(Data items)
* * * * * * *

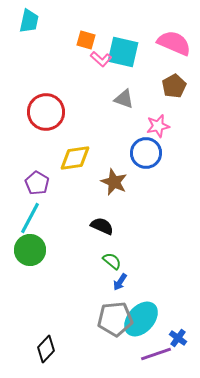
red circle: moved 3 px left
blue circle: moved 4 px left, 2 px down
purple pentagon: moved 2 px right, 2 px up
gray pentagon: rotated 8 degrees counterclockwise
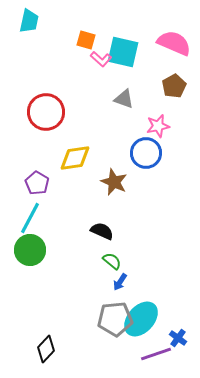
black semicircle: moved 5 px down
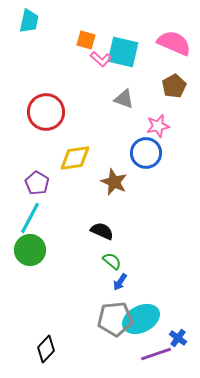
cyan ellipse: rotated 21 degrees clockwise
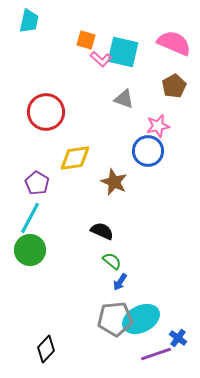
blue circle: moved 2 px right, 2 px up
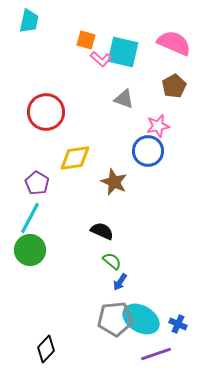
cyan ellipse: rotated 57 degrees clockwise
blue cross: moved 14 px up; rotated 12 degrees counterclockwise
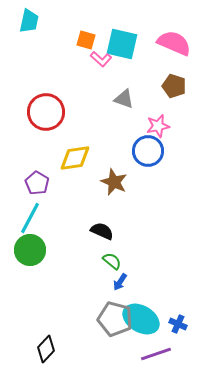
cyan square: moved 1 px left, 8 px up
brown pentagon: rotated 25 degrees counterclockwise
gray pentagon: rotated 20 degrees clockwise
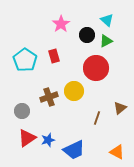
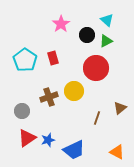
red rectangle: moved 1 px left, 2 px down
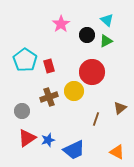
red rectangle: moved 4 px left, 8 px down
red circle: moved 4 px left, 4 px down
brown line: moved 1 px left, 1 px down
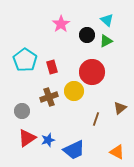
red rectangle: moved 3 px right, 1 px down
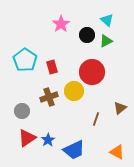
blue star: rotated 16 degrees counterclockwise
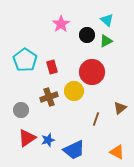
gray circle: moved 1 px left, 1 px up
blue star: rotated 16 degrees clockwise
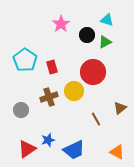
cyan triangle: rotated 24 degrees counterclockwise
green triangle: moved 1 px left, 1 px down
red circle: moved 1 px right
brown line: rotated 48 degrees counterclockwise
red triangle: moved 11 px down
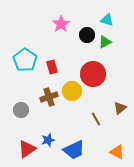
red circle: moved 2 px down
yellow circle: moved 2 px left
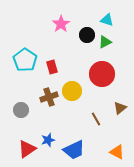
red circle: moved 9 px right
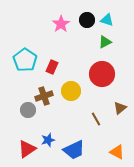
black circle: moved 15 px up
red rectangle: rotated 40 degrees clockwise
yellow circle: moved 1 px left
brown cross: moved 5 px left, 1 px up
gray circle: moved 7 px right
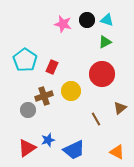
pink star: moved 2 px right; rotated 24 degrees counterclockwise
red triangle: moved 1 px up
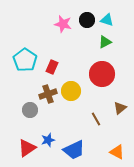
brown cross: moved 4 px right, 2 px up
gray circle: moved 2 px right
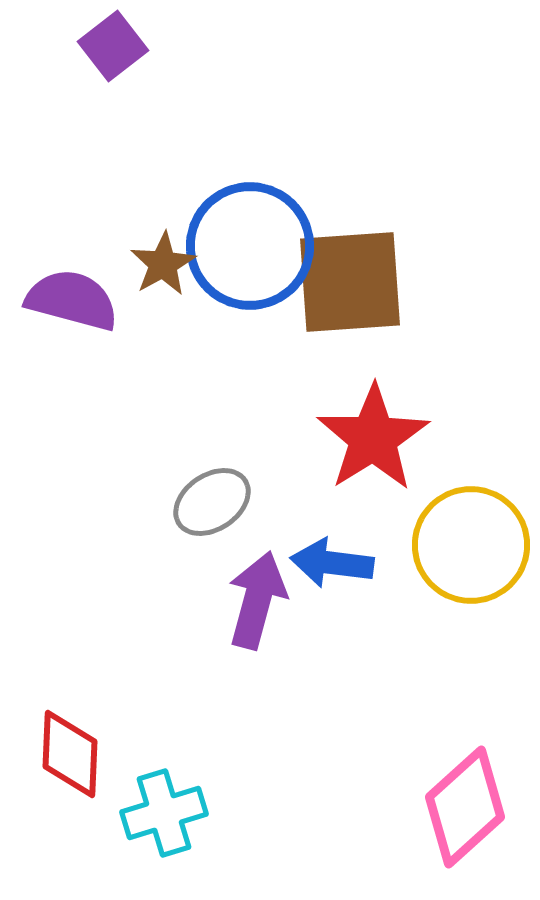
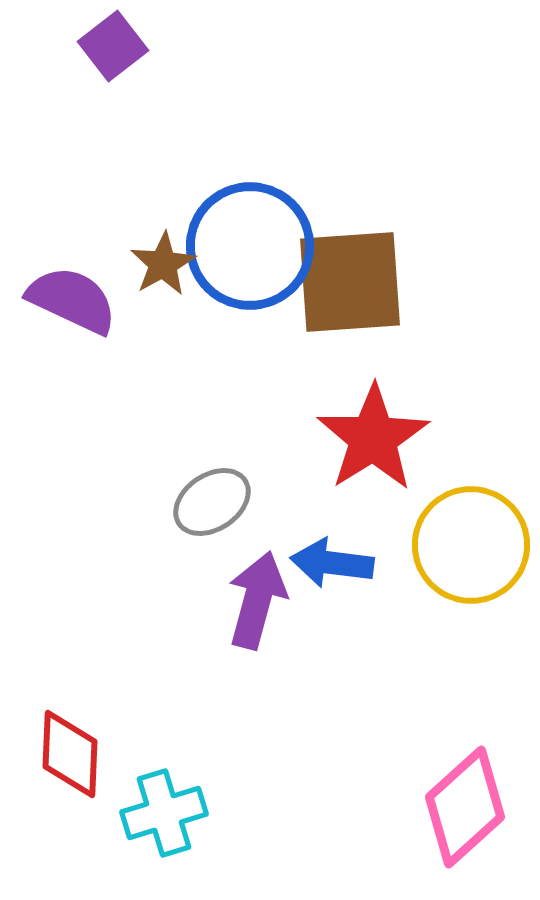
purple semicircle: rotated 10 degrees clockwise
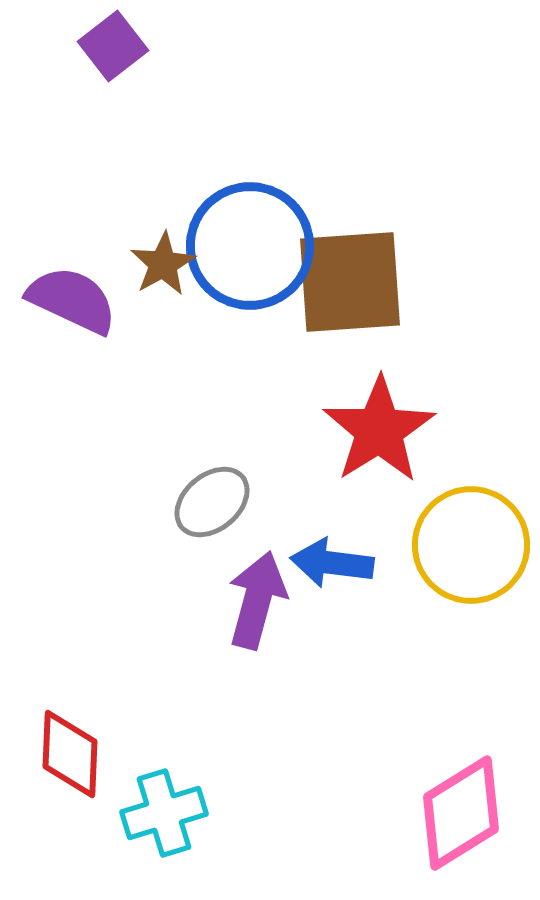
red star: moved 6 px right, 8 px up
gray ellipse: rotated 6 degrees counterclockwise
pink diamond: moved 4 px left, 6 px down; rotated 10 degrees clockwise
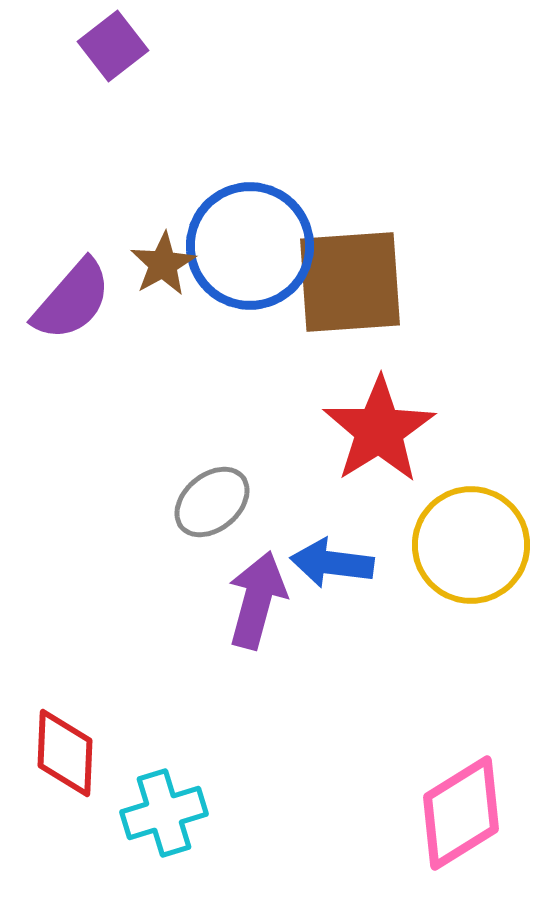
purple semicircle: rotated 106 degrees clockwise
red diamond: moved 5 px left, 1 px up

* * * * * * *

> [Exercise goal]: Repeat all the lines in the entries above word for word, omitting the pictures.

> [Expected answer]:
red circle: moved 3 px left
blue circle: moved 4 px left, 2 px down
purple pentagon: moved 2 px right, 2 px up
gray pentagon: rotated 8 degrees counterclockwise
black semicircle: moved 5 px down
cyan ellipse: rotated 21 degrees clockwise
blue circle: moved 2 px right, 2 px up
cyan ellipse: rotated 57 degrees clockwise
blue cross: moved 14 px up; rotated 12 degrees counterclockwise
cyan square: moved 1 px left, 8 px up
brown pentagon: rotated 25 degrees counterclockwise
gray pentagon: rotated 20 degrees clockwise
red rectangle: moved 1 px left, 2 px down
red rectangle: moved 4 px left, 8 px down
red circle: moved 4 px left, 4 px down
brown line: moved 1 px left, 1 px down
red rectangle: moved 3 px right, 1 px down
blue star: rotated 16 degrees counterclockwise
gray circle: moved 1 px left, 1 px up
blue star: rotated 16 degrees clockwise
cyan triangle: rotated 24 degrees counterclockwise
green triangle: moved 1 px left, 1 px down
red circle: moved 1 px right
brown line: rotated 48 degrees counterclockwise
red triangle: moved 11 px down
red circle: moved 2 px down
yellow circle: moved 2 px left
red circle: moved 9 px right
black circle: moved 15 px up
red rectangle: rotated 40 degrees clockwise
yellow circle: moved 1 px left
brown cross: moved 5 px left, 1 px up
gray circle: moved 7 px right
pink star: moved 2 px right; rotated 24 degrees counterclockwise
red triangle: moved 1 px up
brown cross: moved 4 px right, 2 px up
gray circle: moved 2 px right
purple semicircle: rotated 10 degrees clockwise
red star: moved 6 px right, 8 px up
gray ellipse: rotated 6 degrees counterclockwise
pink diamond: moved 4 px left, 6 px down; rotated 10 degrees clockwise
purple semicircle: rotated 106 degrees clockwise
red diamond: moved 5 px left, 1 px up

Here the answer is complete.